Edit tracking data

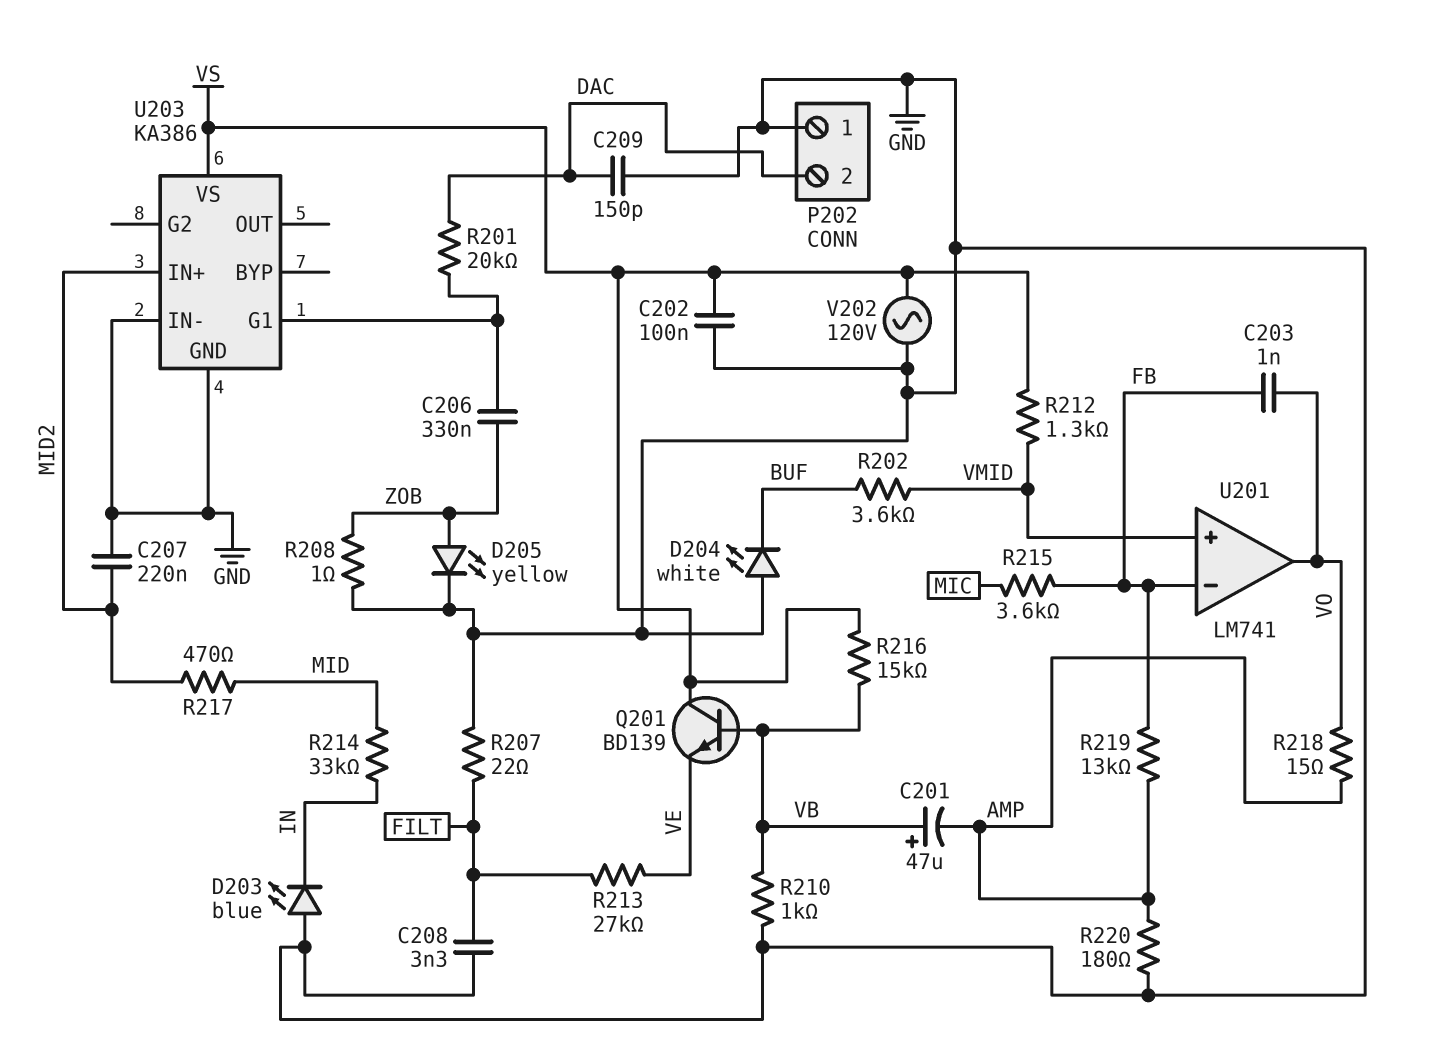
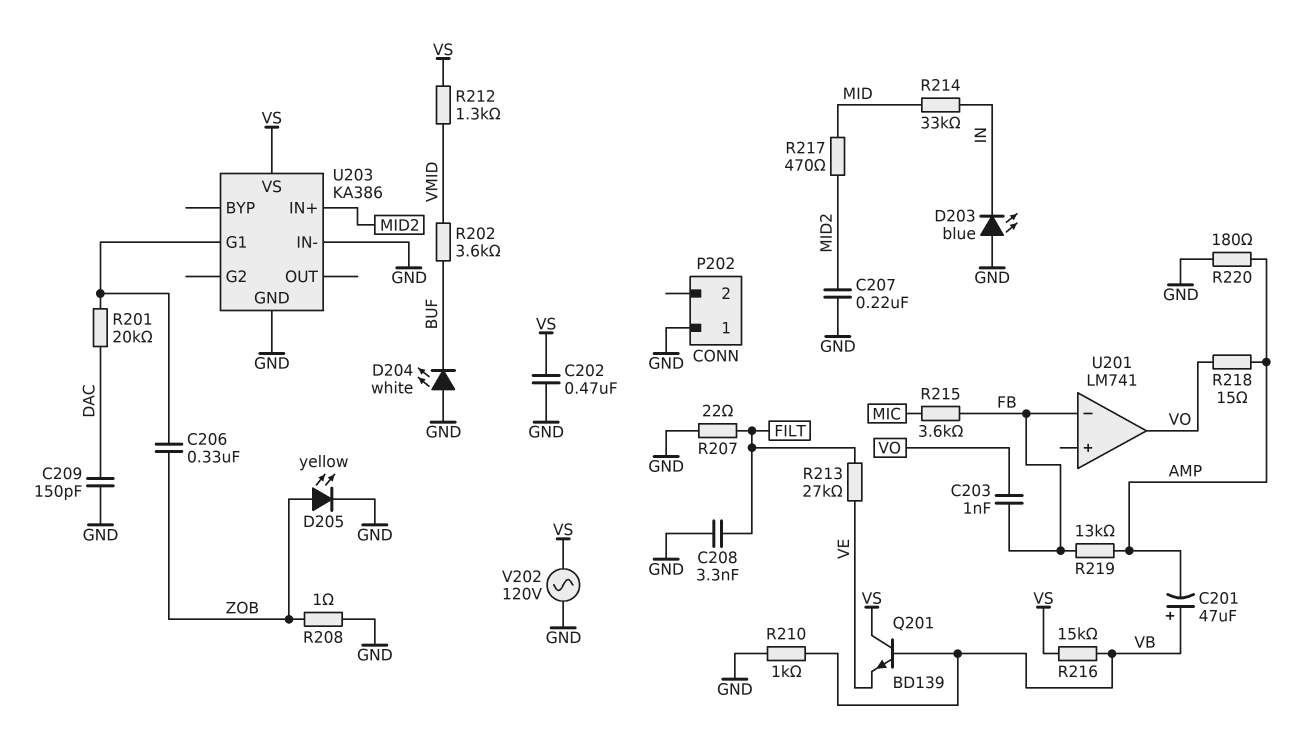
C202: 100nF (GND, VS) -> 470nF (GND, VS)
P202 pin 2: DAC -> none
U201 pin in+: VMID -> none

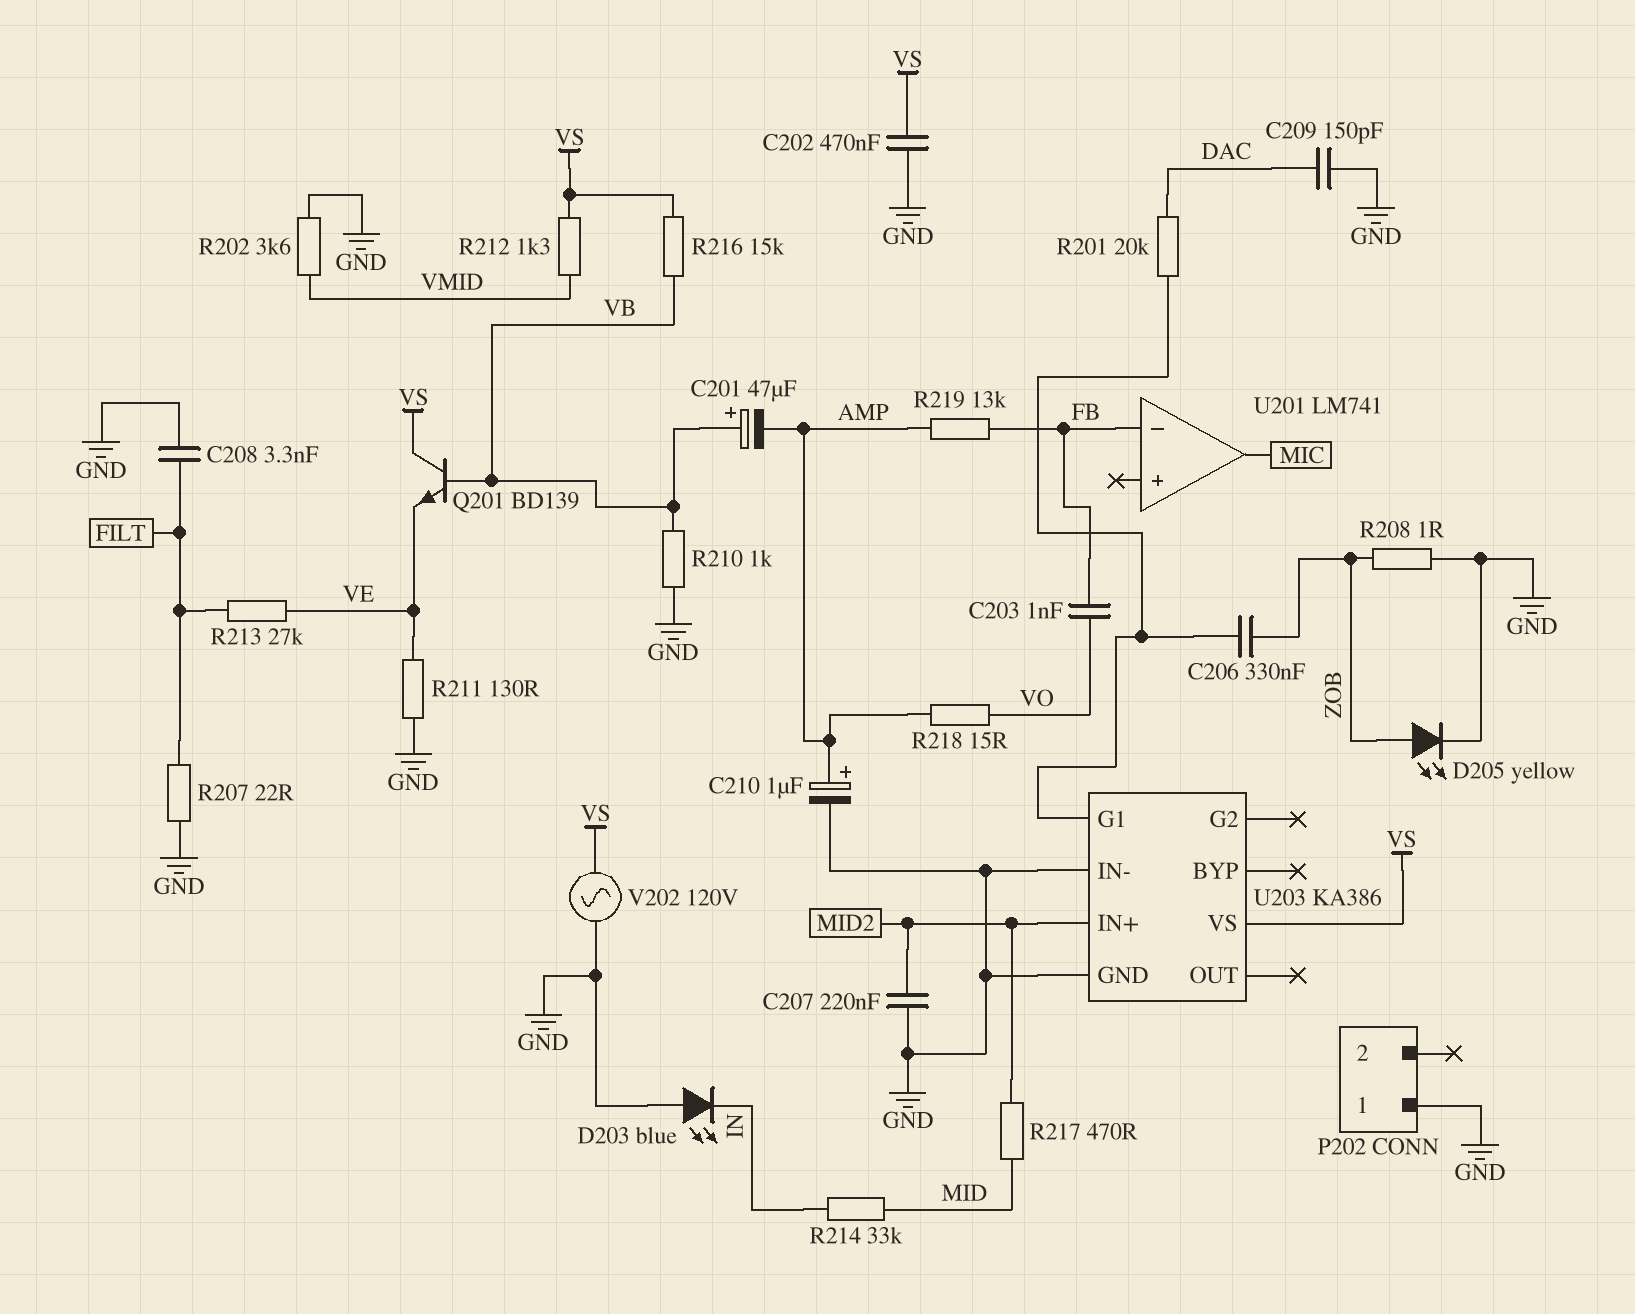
C210: none -> 1uF (plus AMP, minus GND)
D204: LED white (A GND, K BUF) -> none
R202: 3.6k (BUF, VMID) -> 3.6k (GND, VMID)
R211: none -> 130 (GND, VE)
R215: 3.6k (FB, MIC) -> none
R220: 180 (AMP, GND) -> none
U201 pin out: VO -> MIC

WHAT TO DO :: Look through the records above for the string "none", then copy every line that has it.

WRITTEN SOLUTION ::
P202 pin 2: DAC -> none
U201 pin in+: VMID -> none
C210: none -> 1uF (plus AMP, minus GND)
D204: LED white (A GND, K BUF) -> none
R211: none -> 130 (GND, VE)
R215: 3.6k (FB, MIC) -> none
R220: 180 (AMP, GND) -> none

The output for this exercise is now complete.